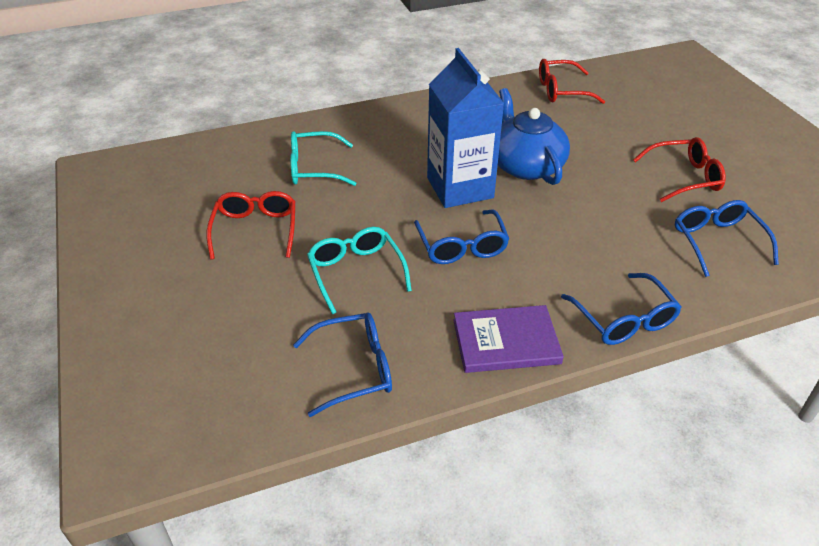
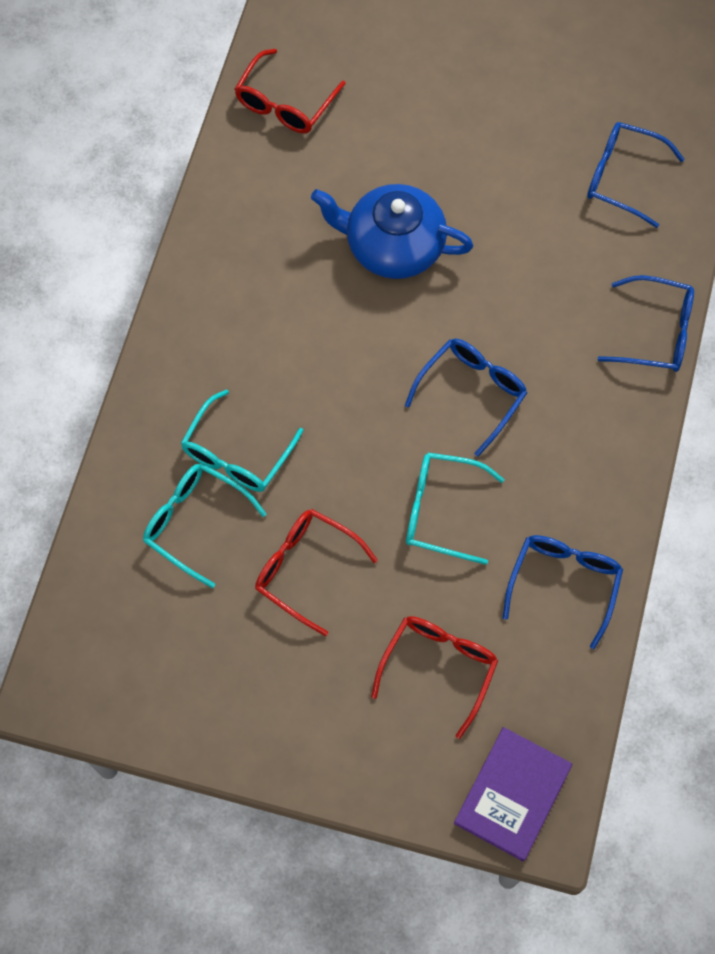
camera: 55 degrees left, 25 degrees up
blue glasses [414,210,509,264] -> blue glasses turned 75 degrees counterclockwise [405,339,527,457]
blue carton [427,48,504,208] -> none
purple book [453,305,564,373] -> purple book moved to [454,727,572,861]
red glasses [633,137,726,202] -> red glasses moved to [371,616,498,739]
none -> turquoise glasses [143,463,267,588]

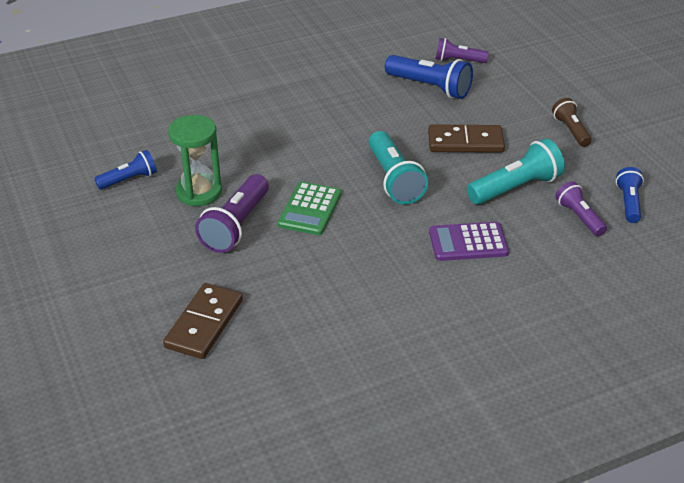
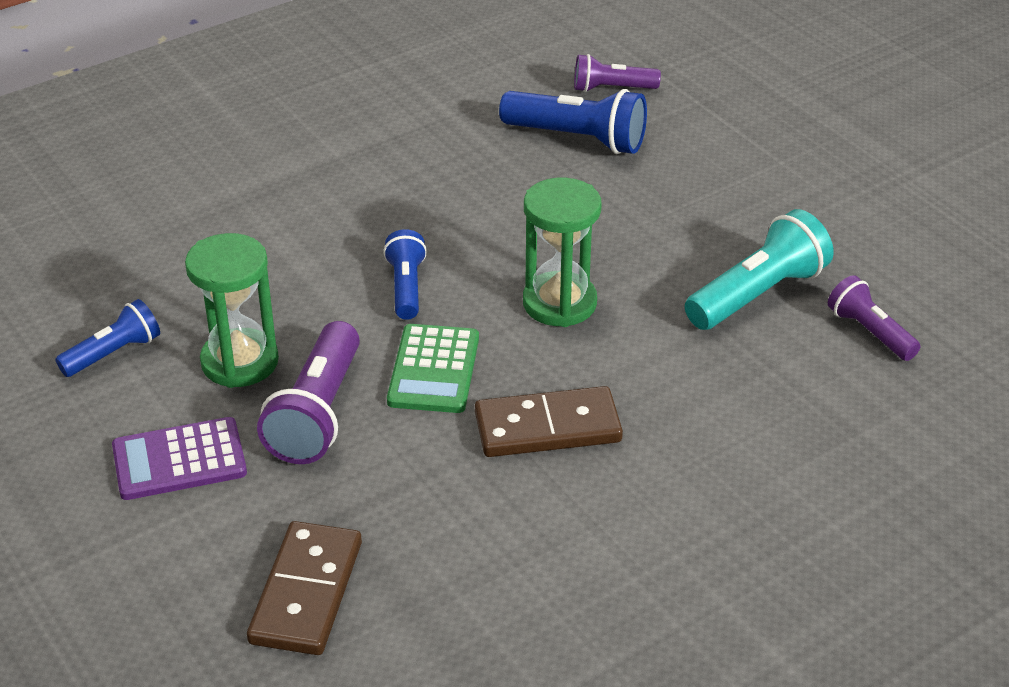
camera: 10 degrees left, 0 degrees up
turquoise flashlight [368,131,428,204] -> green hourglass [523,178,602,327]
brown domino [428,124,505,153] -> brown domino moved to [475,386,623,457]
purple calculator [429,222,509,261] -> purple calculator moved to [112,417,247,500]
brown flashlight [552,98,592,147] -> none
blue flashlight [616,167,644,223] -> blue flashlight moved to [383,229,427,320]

-*-*-

**About this exercise**
From the first line to the last, copy the records above exactly and leave out the pictures.

**Response to this exercise**
camera: 55 degrees left, 25 degrees up
blue glasses [414,210,509,264] -> blue glasses turned 75 degrees counterclockwise [405,339,527,457]
blue carton [427,48,504,208] -> none
purple book [453,305,564,373] -> purple book moved to [454,727,572,861]
red glasses [633,137,726,202] -> red glasses moved to [371,616,498,739]
none -> turquoise glasses [143,463,267,588]

camera: 10 degrees left, 0 degrees up
turquoise flashlight [368,131,428,204] -> green hourglass [523,178,602,327]
brown domino [428,124,505,153] -> brown domino moved to [475,386,623,457]
purple calculator [429,222,509,261] -> purple calculator moved to [112,417,247,500]
brown flashlight [552,98,592,147] -> none
blue flashlight [616,167,644,223] -> blue flashlight moved to [383,229,427,320]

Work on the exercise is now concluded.